## WORK INSTRUCTIONS
Take the line that contains "J2 pin 1: N008 -> N009" as the first line and the final line of the records as the last; return exactly those lines and the lines between.

BEGIN RECORDS FOR PROCESSING

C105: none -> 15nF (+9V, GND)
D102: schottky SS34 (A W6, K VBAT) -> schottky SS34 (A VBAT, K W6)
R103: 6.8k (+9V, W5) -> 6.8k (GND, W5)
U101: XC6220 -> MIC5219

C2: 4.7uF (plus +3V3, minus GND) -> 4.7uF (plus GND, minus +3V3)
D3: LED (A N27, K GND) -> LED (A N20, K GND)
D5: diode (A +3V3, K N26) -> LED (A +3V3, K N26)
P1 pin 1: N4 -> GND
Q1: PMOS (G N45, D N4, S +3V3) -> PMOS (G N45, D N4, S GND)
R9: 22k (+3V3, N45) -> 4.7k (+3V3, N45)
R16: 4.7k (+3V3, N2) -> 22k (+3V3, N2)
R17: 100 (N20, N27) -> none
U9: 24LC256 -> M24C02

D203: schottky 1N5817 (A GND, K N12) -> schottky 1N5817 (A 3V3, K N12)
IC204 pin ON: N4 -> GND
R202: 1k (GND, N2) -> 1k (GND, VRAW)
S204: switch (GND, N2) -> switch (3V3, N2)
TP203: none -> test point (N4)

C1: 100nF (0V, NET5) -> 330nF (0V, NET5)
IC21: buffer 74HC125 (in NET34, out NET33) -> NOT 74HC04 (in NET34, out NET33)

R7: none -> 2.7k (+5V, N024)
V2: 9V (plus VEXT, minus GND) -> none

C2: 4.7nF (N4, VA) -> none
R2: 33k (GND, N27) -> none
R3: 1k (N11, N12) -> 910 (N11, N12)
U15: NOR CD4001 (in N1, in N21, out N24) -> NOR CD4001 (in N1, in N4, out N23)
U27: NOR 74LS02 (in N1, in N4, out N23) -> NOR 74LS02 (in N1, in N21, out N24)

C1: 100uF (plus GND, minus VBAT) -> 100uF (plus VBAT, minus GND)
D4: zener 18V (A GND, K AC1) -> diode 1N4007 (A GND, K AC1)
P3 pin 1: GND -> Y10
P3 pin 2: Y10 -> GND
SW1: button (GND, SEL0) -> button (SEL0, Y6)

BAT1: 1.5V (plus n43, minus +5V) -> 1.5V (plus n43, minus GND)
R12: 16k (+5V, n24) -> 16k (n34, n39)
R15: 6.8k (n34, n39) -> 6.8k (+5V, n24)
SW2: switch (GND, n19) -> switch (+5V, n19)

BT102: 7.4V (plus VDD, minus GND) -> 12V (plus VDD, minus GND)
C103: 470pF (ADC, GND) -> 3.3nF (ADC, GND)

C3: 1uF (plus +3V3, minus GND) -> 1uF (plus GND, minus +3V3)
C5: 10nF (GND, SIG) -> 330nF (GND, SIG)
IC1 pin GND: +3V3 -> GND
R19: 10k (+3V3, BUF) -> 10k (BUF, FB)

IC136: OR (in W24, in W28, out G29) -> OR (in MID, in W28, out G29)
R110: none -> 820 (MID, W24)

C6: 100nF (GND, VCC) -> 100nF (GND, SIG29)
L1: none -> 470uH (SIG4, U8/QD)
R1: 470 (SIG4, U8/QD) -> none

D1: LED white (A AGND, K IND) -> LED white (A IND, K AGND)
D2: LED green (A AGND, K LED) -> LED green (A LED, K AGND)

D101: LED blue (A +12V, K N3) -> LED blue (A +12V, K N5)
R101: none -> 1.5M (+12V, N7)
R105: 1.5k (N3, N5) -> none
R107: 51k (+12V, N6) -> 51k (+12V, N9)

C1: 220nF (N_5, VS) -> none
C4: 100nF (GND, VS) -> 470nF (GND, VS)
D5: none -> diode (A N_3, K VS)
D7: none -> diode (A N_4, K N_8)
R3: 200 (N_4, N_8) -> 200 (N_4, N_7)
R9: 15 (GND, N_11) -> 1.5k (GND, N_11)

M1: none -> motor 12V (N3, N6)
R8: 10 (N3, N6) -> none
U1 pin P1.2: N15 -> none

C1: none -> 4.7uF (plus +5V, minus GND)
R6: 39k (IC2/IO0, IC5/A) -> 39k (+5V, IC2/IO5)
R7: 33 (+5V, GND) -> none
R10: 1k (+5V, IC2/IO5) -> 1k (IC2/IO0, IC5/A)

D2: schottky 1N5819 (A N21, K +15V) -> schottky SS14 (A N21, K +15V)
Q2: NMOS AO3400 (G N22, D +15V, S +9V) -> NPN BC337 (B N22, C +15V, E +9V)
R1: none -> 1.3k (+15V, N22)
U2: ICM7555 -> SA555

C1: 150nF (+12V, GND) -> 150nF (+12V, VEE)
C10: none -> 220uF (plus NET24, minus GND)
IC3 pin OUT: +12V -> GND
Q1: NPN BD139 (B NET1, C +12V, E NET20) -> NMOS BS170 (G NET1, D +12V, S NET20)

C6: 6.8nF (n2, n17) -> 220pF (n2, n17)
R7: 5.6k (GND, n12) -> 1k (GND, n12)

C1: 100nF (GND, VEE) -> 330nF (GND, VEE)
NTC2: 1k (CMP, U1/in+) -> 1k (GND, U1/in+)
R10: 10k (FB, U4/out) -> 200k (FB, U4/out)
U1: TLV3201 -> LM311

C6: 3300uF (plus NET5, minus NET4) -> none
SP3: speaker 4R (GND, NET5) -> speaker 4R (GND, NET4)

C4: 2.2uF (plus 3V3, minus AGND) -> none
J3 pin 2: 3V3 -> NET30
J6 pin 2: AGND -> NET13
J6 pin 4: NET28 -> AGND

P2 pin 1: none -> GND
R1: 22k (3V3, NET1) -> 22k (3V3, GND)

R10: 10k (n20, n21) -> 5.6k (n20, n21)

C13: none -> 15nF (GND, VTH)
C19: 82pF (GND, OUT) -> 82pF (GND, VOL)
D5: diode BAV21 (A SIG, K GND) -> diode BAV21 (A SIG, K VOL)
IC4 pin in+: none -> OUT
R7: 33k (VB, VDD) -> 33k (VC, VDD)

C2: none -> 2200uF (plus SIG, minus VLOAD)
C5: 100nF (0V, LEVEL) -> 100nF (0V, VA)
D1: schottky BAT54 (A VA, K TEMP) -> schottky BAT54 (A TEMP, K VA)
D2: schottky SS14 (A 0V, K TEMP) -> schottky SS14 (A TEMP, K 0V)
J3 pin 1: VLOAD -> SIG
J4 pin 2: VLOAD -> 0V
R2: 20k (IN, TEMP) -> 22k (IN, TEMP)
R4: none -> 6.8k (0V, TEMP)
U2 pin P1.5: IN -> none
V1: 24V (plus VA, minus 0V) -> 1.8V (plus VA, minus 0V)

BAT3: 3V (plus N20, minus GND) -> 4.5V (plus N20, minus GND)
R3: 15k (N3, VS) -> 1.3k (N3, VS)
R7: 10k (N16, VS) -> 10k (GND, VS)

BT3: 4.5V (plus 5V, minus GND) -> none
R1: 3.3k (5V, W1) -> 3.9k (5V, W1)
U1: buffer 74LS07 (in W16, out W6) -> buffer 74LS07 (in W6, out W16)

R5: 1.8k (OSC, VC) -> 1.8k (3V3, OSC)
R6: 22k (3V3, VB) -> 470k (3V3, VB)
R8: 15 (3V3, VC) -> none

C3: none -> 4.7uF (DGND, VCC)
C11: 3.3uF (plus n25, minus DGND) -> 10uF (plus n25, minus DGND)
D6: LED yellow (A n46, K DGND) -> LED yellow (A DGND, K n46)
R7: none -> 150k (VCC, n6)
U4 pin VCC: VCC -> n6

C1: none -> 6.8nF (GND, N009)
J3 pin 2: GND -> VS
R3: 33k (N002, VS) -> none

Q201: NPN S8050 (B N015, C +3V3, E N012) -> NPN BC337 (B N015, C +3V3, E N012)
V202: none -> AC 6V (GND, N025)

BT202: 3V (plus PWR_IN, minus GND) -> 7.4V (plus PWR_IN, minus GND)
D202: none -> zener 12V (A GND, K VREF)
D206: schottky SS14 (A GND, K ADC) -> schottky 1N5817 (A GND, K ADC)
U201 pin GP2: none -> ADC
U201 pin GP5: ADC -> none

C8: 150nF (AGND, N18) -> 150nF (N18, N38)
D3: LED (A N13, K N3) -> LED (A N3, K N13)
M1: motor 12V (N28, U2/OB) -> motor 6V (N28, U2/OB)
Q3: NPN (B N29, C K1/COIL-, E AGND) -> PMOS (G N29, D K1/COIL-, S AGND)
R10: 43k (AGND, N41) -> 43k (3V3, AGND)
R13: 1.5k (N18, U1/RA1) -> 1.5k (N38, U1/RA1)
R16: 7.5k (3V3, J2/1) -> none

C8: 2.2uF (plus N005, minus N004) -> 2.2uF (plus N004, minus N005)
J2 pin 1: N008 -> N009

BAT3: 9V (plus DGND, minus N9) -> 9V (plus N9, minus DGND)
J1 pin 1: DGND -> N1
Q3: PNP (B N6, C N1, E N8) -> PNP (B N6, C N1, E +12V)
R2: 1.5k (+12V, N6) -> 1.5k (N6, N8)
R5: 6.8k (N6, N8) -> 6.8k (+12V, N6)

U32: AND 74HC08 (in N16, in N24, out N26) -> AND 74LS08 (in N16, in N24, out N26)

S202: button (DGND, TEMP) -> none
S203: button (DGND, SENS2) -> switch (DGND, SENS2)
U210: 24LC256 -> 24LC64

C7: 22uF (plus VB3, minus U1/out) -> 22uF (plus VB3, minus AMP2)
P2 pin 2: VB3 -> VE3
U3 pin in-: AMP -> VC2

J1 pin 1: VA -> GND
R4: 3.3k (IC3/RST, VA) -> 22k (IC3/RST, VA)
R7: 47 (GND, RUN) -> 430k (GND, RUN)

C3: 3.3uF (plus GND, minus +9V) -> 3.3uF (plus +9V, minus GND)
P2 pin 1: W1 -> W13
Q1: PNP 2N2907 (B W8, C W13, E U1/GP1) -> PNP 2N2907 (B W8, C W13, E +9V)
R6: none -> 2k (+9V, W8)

END RECORDS FOR PROCESSING

## OUTPUT OF THE TASK
J2 pin 1: N008 -> N009

BAT3: 9V (plus DGND, minus N9) -> 9V (plus N9, minus DGND)
J1 pin 1: DGND -> N1
Q3: PNP (B N6, C N1, E N8) -> PNP (B N6, C N1, E +12V)
R2: 1.5k (+12V, N6) -> 1.5k (N6, N8)
R5: 6.8k (N6, N8) -> 6.8k (+12V, N6)

U32: AND 74HC08 (in N16, in N24, out N26) -> AND 74LS08 (in N16, in N24, out N26)

S202: button (DGND, TEMP) -> none
S203: button (DGND, SENS2) -> switch (DGND, SENS2)
U210: 24LC256 -> 24LC64

C7: 22uF (plus VB3, minus U1/out) -> 22uF (plus VB3, minus AMP2)
P2 pin 2: VB3 -> VE3
U3 pin in-: AMP -> VC2

J1 pin 1: VA -> GND
R4: 3.3k (IC3/RST, VA) -> 22k (IC3/RST, VA)
R7: 47 (GND, RUN) -> 430k (GND, RUN)

C3: 3.3uF (plus GND, minus +9V) -> 3.3uF (plus +9V, minus GND)
P2 pin 1: W1 -> W13
Q1: PNP 2N2907 (B W8, C W13, E U1/GP1) -> PNP 2N2907 (B W8, C W13, E +9V)
R6: none -> 2k (+9V, W8)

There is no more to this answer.